==== AVAILABLE DATA ====

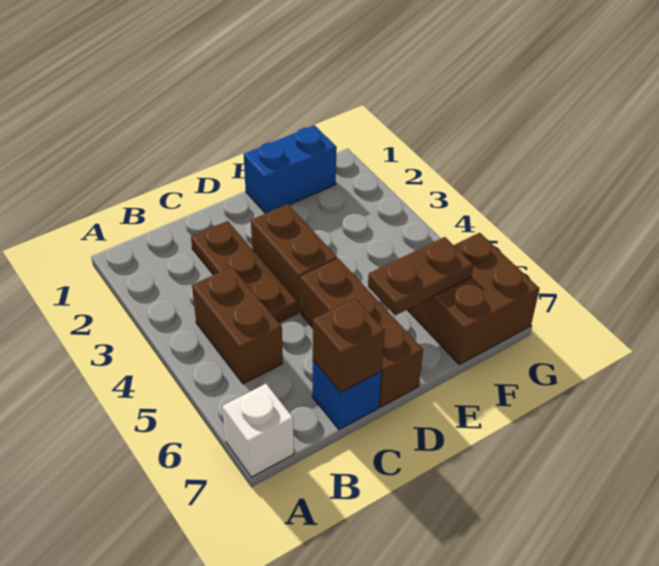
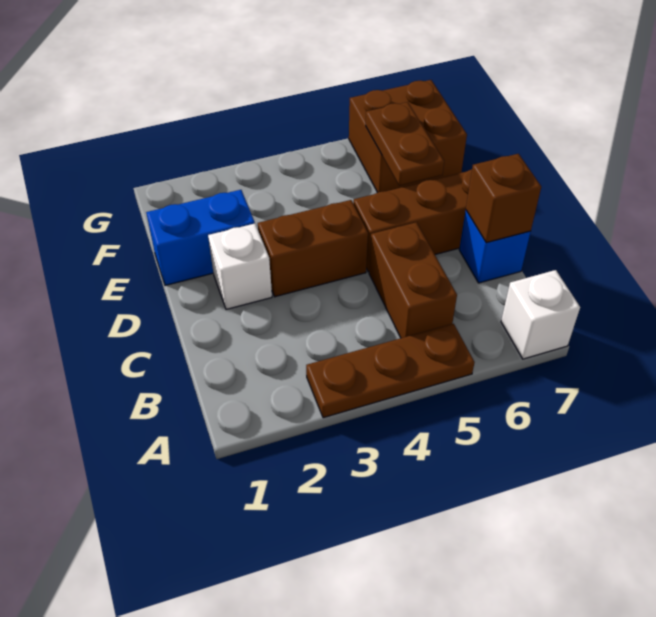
brown brick B4:B5 level 1 -> brown brick B5:C5 level 1
brown plate C2:C4 level 1 -> brown plate A3:A5 level 1
none -> white brick D2 level 1
blue brick E1:F1 level 1 -> blue brick E1:E2 level 1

====

_ABOUT THIS EXERCISE:_ Keep the pictures out of the copy and return the rest of the data above exactly.

_SOLUTION TO THIS EXERCISE:_
brown brick B4:B5 level 1 -> brown brick B5:C5 level 1
brown plate C2:C4 level 1 -> brown plate A3:A5 level 1
none -> white brick D2 level 1
blue brick E1:F1 level 1 -> blue brick E1:E2 level 1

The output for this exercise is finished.